Extracted records:
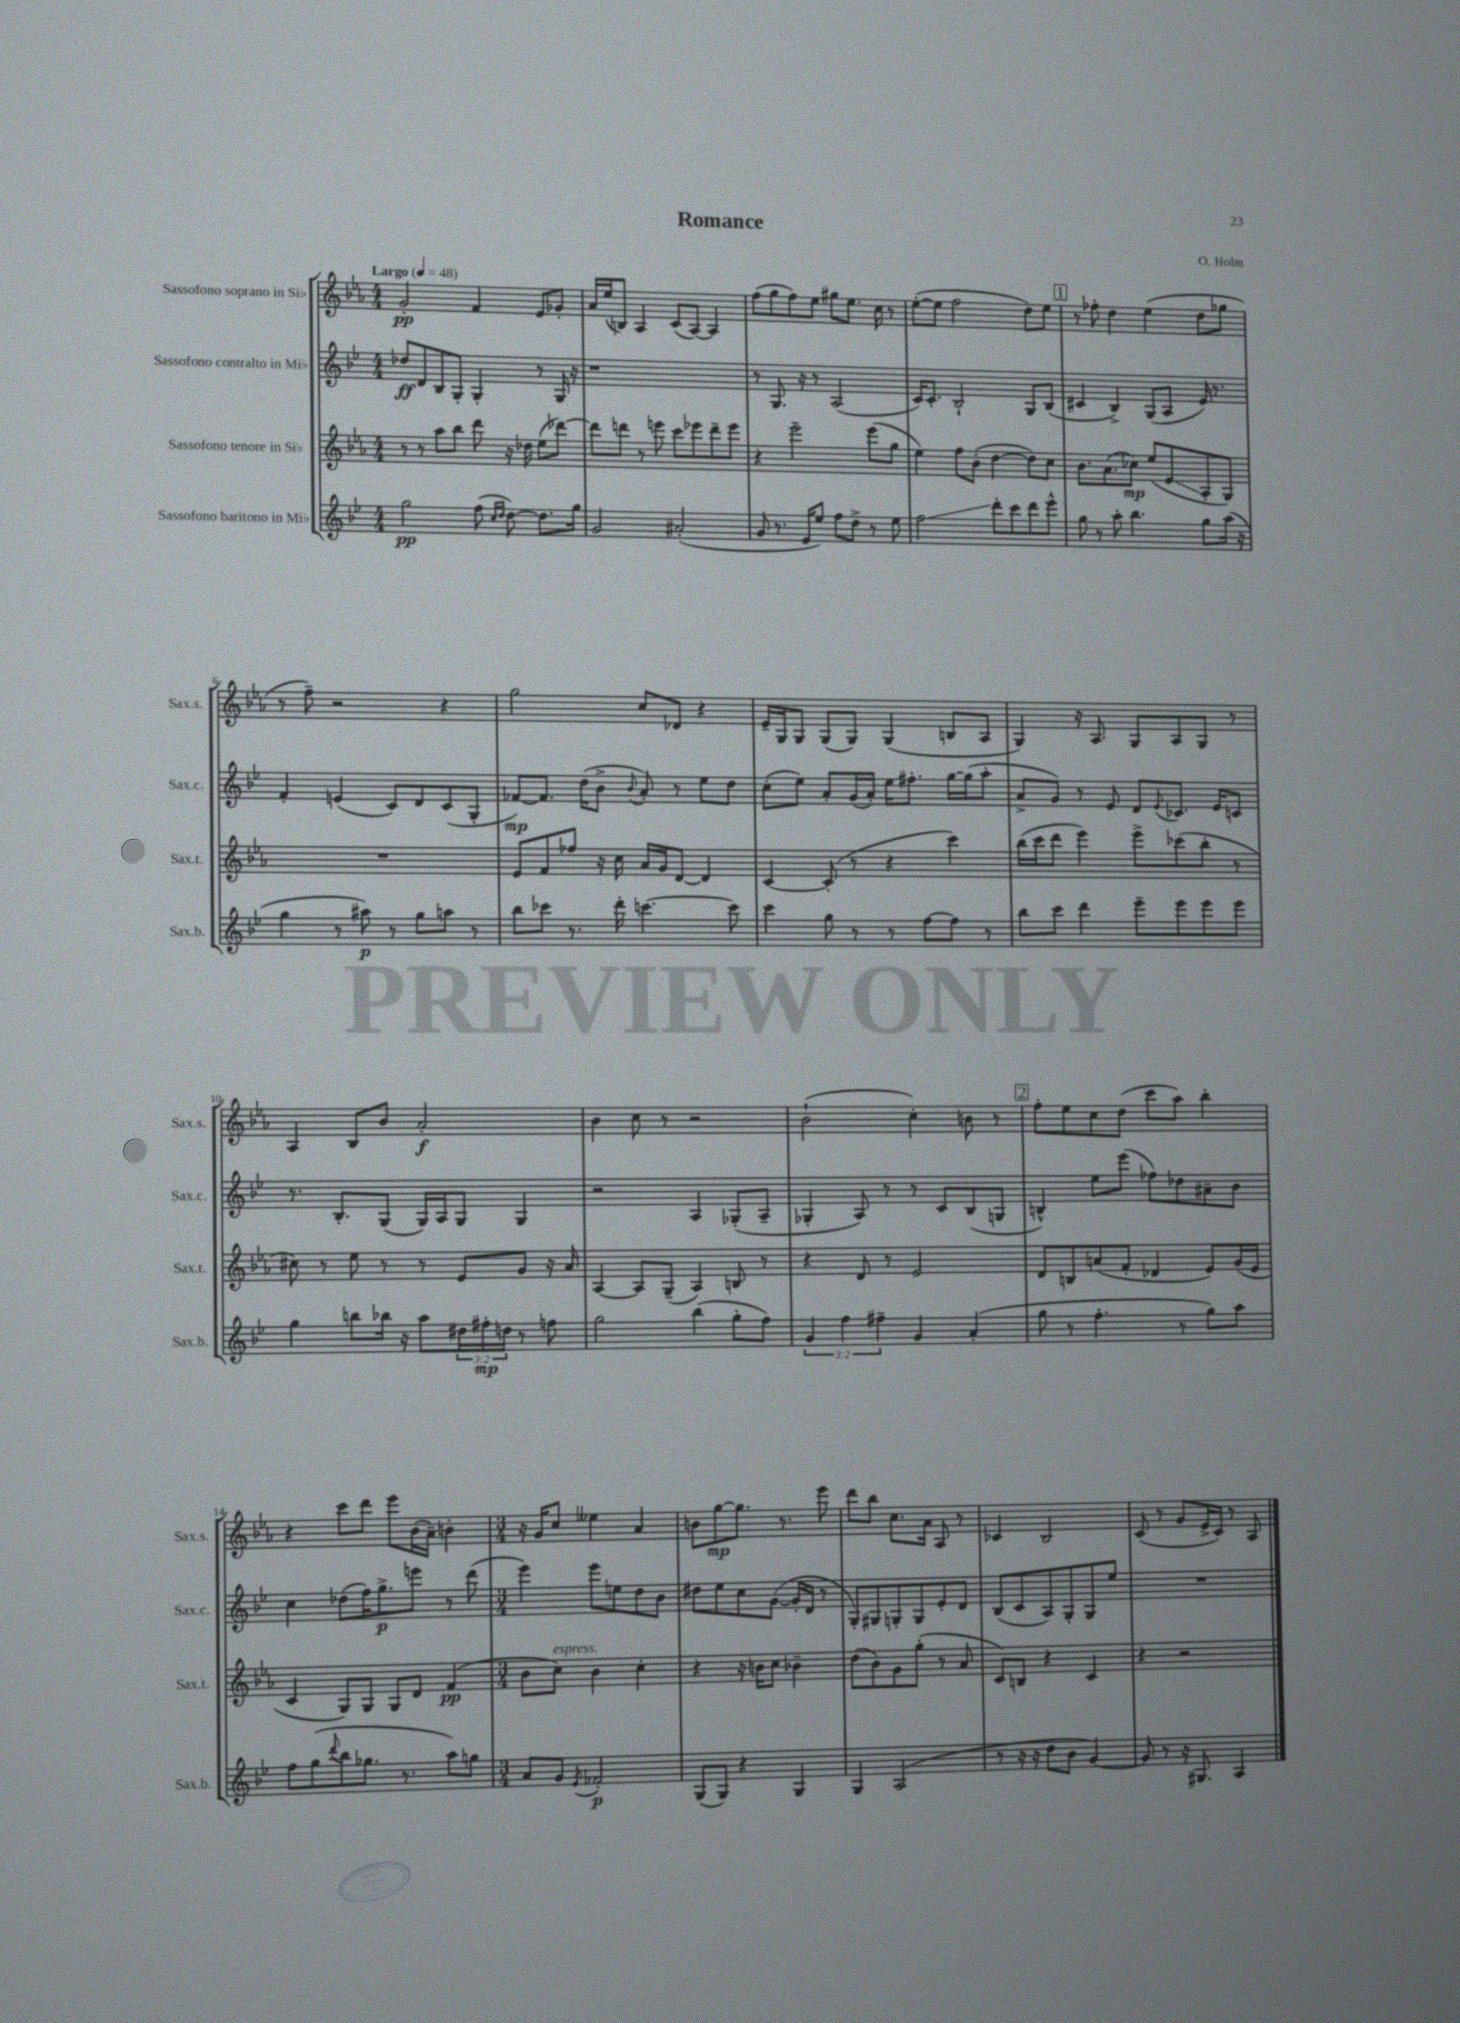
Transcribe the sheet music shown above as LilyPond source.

\header { title = "Romance" composer = "O. Holm" }
<<
\new StaffGroup <<
\new Staff = "s0" \with { instrumentName = "Sassofono soprano in Sib" shortInstrumentName = "Sax.s." } {
    \clef treble \key ees \major \numericTimeSignature \time 4/4 \tempo "Largo" 4 = 48
    g'2-.\pp f'4 ees'8 ges'8-. |
    aes'16 ees''16( b8) aes4 c'8( aes8~) aes4 |
    f''8( g''8 f''8) ees''8 gis''8 ees''8. c''16 r8 |
    ees''8~-.( ees''8 f''2 d''8) ees''8 |
    \mark \markup { \box "1" } r8 fes''8-. d''4 ees''4( d''8 ges''8 |
    r8 f''8--) r2 r4 |
    g''2 c''8 des'8 r4 |
    ees'16-- g16 g8 g8( g8) g4( b8 aes8 |
    g4) r16 aes8. g8 aes8 g8 r8 |
    aes4 bes8 bes'8 aes'2-.\f |
    bes'4 c''8 r8 r2 |
    bes'2-!( c''4-.) b'8 r8 |
    \mark \markup { \box "2" } f''8-. ees''8 c''8 d''8( c'''8 aes''8) bes''4-. |
    r4 c'''8 d'''8 ees'''8 bes'16( aes'16--) b'4-. |
    \numericTimeSignature \time 3/4 r16 g'16 c''8 eeses''4 aes'4 |
    b'8 g''8~\mp g''8. r8. ees'''8 |
    d'''8 bes''8 c''8. aes'16 aes8 r8 |
    ces'4 bes2 |
    c'8( r8 g'8 ees'16-> c'16) r8 aes8 \bar "|." |
}
\new Staff = "s1" \with { instrumentName = "Sassofono contralto in Mib" shortInstrumentName = "Sax.c." } {
    \clef treble \key bes \major \numericTimeSignature \time 4/4
    des''8\ff d'8 bes8 g8-. g4-. r8 g16 r16 |
    r1 |
    r8 g8. r16 r8 a2( |
    c'16) c'8.-. bes2-! g8 bes8( |
    \mark \markup { \box "1" } cis'4 bes4->) g8( a8 ees'16) r8. |
    f'4-. e'4( c'8) d'8 c'8( g8-. |
    fes'8~\mp) fes'8. d''16( bes'8-> \appoggiatura { bes'8 } a'8-.) r8 ees''8 d''8 |
    c''8-.( ees''8) a'8-. g'16( a'16-.) ees''16 fis''8.-. g''16~ g''16( a''8-. |
    a'8-> g'8) r8 ees'8 d'8 \appoggiatura { ees'8 } ces'8. ees'16 c'8 |
    r8. bes8.-. g8( g16) a16 g8 g4 |
    r2 a4 ges8-.( a8-- |
    ges4-. a8) r8 r8 c'8 bes8( g8 |
    \mark \markup { \box "2" } b4-^) ees''8 ees'''8( fes''8) des''8 ais'8-- bes'8 |
    c''4 des''8( f''16) g''8.->\p e'''8 r8 d'''8( |
    \numericTimeSignature \time 3/4 ees'''4) ees'''8 e''8 d''8 bes'8 |
    dis''8 ees''8 c''8 g'8~( g'16-. d'16 r8 |
    g8-.) gis8 g8-. g8 ees'8-. d'8 |
    bes8( c'8 a8) g8-. g8 ees''8 |
    R2. \bar "|." |
}
\new Staff = "s2" \with { instrumentName = "Sassofono tenore in Sib" shortInstrumentName = "Sax.t." } {
    \clef treble \key ees \major \numericTimeSignature \time 4/4
    r8 r8 aes''8 bes''8 d'''8 r16 des''16 ees''8( des'''8~) |
    des'''8 d'''8 r8 e'''8 c'''8 ees'''8 d'''8-- ees'''8 |
    r4 ees'''2-- ees'''8( g''8 |
    ees''4) f''8 bes'8-.( d''4~ d''8) c''8 |
    \mark \markup { \box "1" } bes'8. aes'8.( ces''8\mp) ees''8( ees'8\glissando aes8-. g8) |
    R1 |
    ees'8 f'8 fes''8 r16 c''16 aes'16 g'16 d'8~ d'4 |
    c'4~ c'8-.( r8 r4 c'''4) |
    bes''16( c'''16 d'''8 ees'''4) ees'''8-> ces'''8( bes''8-. r8 |
    cis''8) r8 ees''8 r8 r8 ees'8 g'8 r16 aes'16 |
    aes4~ aes8 g8--( aes4) b8 r8 |
    r4 d'8 r8 ees'2 |
    \mark \markup { \box "2" } d'8 b8 a'8( f'8-. des'4 ees'8) g'16( ees'16 |
    c'4 g8) g8 g8 d'8 f'4\pp( |
    \numericTimeSignature \time 3/4 bes'8 c''8^\markup { \italic "espress." }) bes'4 c''4-. |
    r4 r16 b'16 c''8 bes'4-- |
    d''8( bes'8) g'8 g''8-.( r8 aes'8 |
    c'8) b8 r4 c'4 |
    r4 r2 \bar "|." |
}
\new Staff = "s3" \with { instrumentName = "Sassofono baritono in Mib" shortInstrumentName = "Sax.b." } {
    \clef treble \key bes \major \numericTimeSignature \time 4/4 \override Staff.TupletNumber.text = #tuplet-number::calc-fraction-text
    g''2\pp f''8( \grace { c''16 d''16 } d''8~) d''8. g''16 |
    g'2 ais'2-.( |
    g'8 r8. ees'16 ees''8) f''8 d''8-> r8 ees''8 |
    f''2\glissando d'''8-. c'''8 d'''8 ees'''8-^ |
    \mark \markup { \box "1" } g''8 r8 a''8-. bes''4. g''8 a''16( r16 |
    g''4 r8 ais''8\p) r8 g''8 a''8 r8 |
    bes''8 ces'''8 r8. d'''16-. c'''4.~ c'''8 |
    c'''4 g''8 r8 r8 f''8~ f''8 r8 |
    bes''8 c'''8 d'''4 ees'''8-- ees'''8 ees'''8 ees'''8 |
    g''4 b''8 bes''16 r16 a''8 \tuplet 3/2 { dis''16 fis''16-.\mp d''16 } r8 f''8 |
    g''2 bes''4( g''8-. f''8) |
    \tuplet 3/2 { g'4 f''4 fis''4-- } g'4 a'4-.( |
    \mark \markup { \box "2" } g''8 r8 f''4.-. r8 g''8) a''8 |
    f''8 g''8( \appoggiatura { d'''8 } bes''8 ges''8. r8. a''8) g''8 |
    \numericTimeSignature \time 3/4 a'8 g'8 \acciaccatura { ees'8 } fes'2-.\p |
    g8( g8) r4 g4 |
    g4 a2( |
    r8 r16 r16 d''8 bes'8 g'4~) |
    g'8 r8 r16 gis8. a4 \bar "|." |
}
>>
>>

What the task asks: Pull out every line above that contains the string "major".

Solution for this task:
    \clef treble \key ees \major \numericTimeSignature \time 4/4 \tempo "Largo" 4 = 48
    \clef treble \key bes \major \numericTimeSignature \time 4/4
    \clef treble \key ees \major \numericTimeSignature \time 4/4
    \clef treble \key bes \major \numericTimeSignature \time 4/4 \override Staff.TupletNumber.text = #tuplet-number::calc-fraction-text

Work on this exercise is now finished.